#### [Your assignment]
Your answer must be the data repeated exactly, with no pictures in it.

#### [Input data]
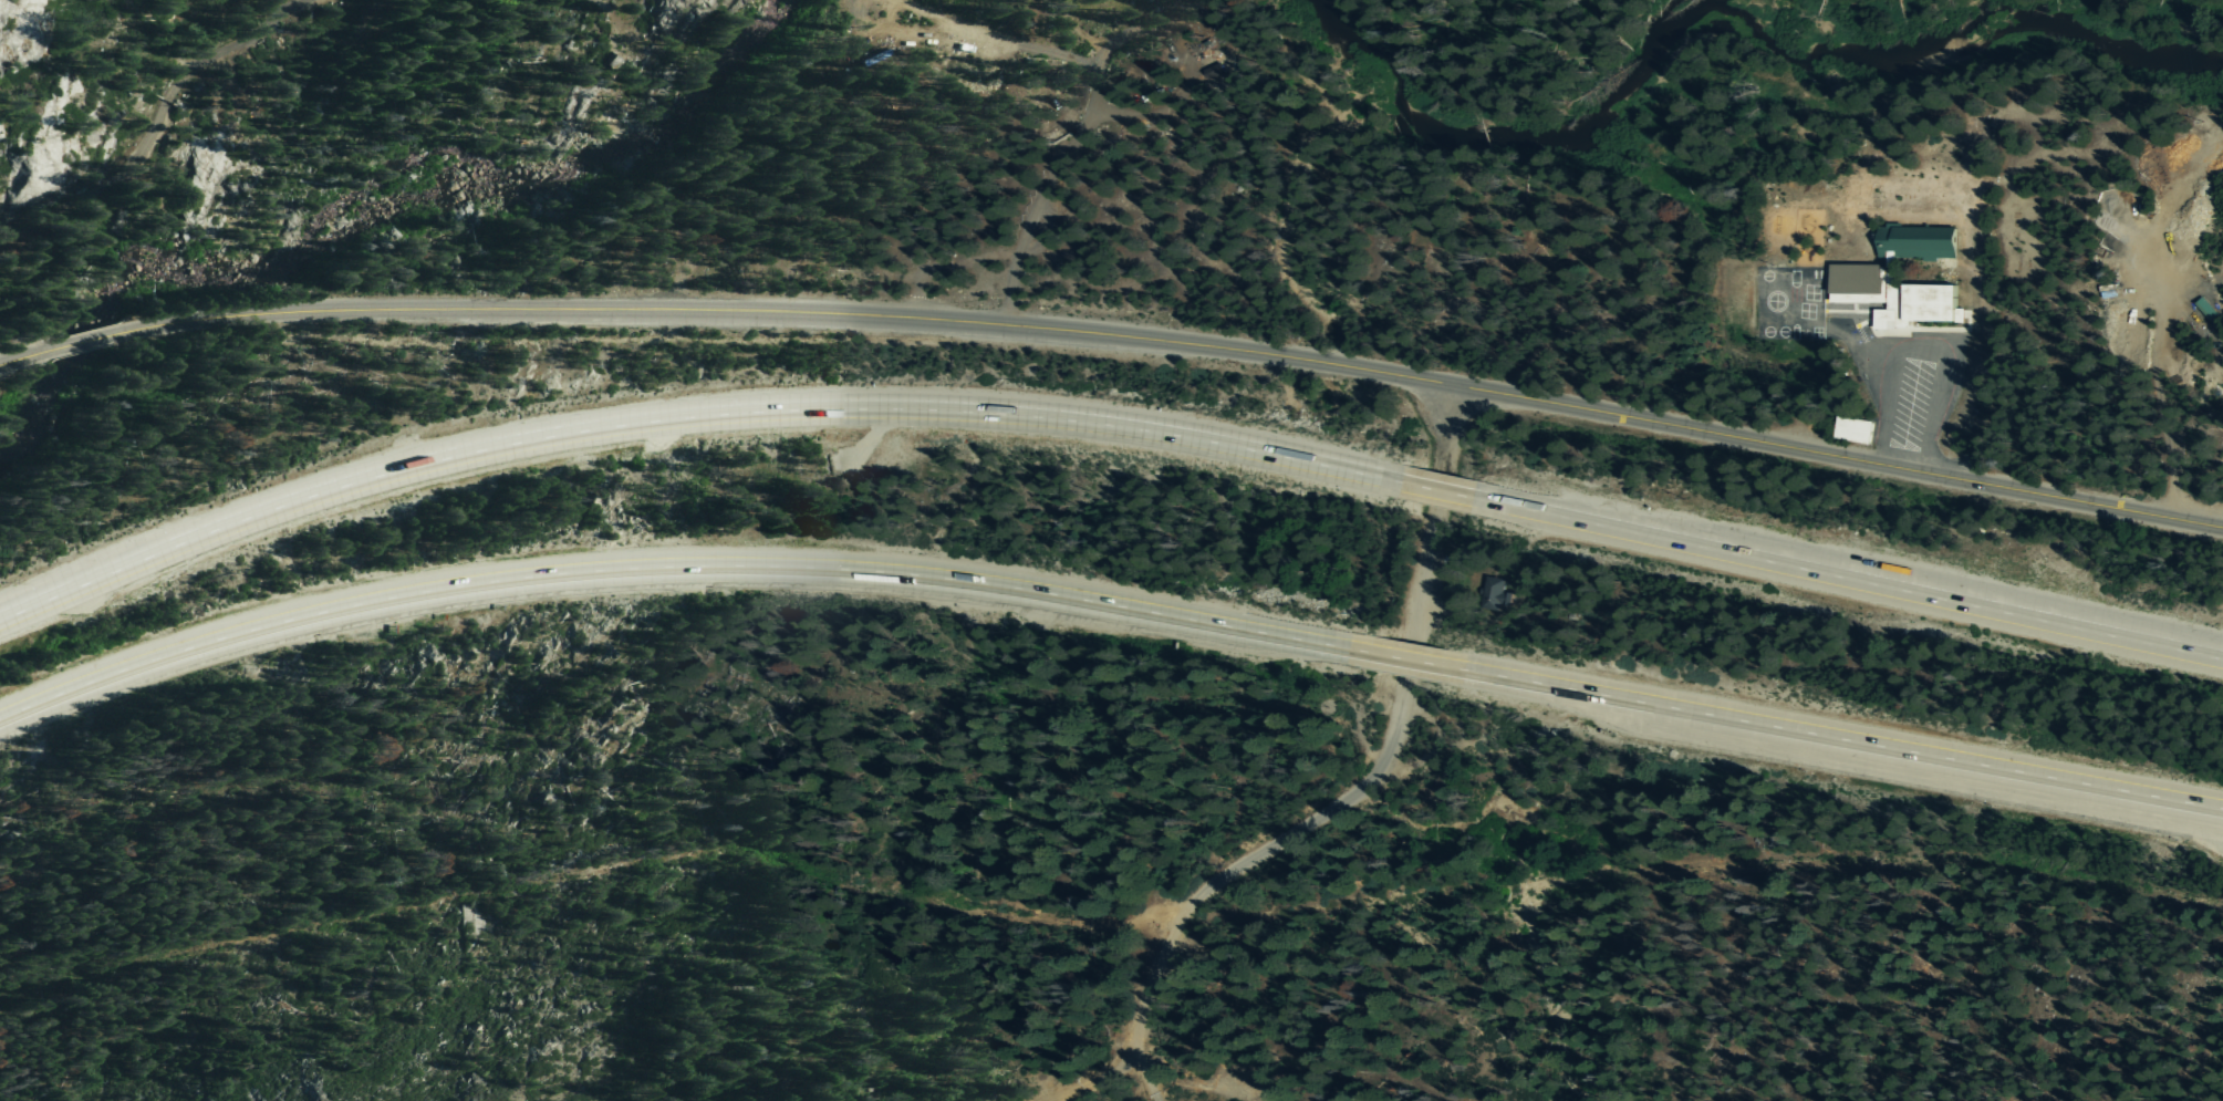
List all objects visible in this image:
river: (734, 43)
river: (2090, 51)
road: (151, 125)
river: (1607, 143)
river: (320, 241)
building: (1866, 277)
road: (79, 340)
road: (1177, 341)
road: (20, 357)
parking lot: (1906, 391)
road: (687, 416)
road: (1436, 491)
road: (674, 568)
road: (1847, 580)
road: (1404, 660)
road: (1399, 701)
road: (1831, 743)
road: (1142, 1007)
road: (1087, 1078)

#### [Solved exercise]
List all objects visible in this image:
river: (734, 43)
river: (2090, 51)
road: (151, 125)
river: (1607, 143)
river: (320, 241)
building: (1866, 277)
road: (79, 340)
road: (1177, 341)
road: (20, 357)
parking lot: (1906, 391)
road: (687, 416)
road: (1436, 491)
road: (674, 568)
road: (1847, 580)
road: (1404, 660)
road: (1399, 701)
road: (1831, 743)
road: (1142, 1007)
road: (1087, 1078)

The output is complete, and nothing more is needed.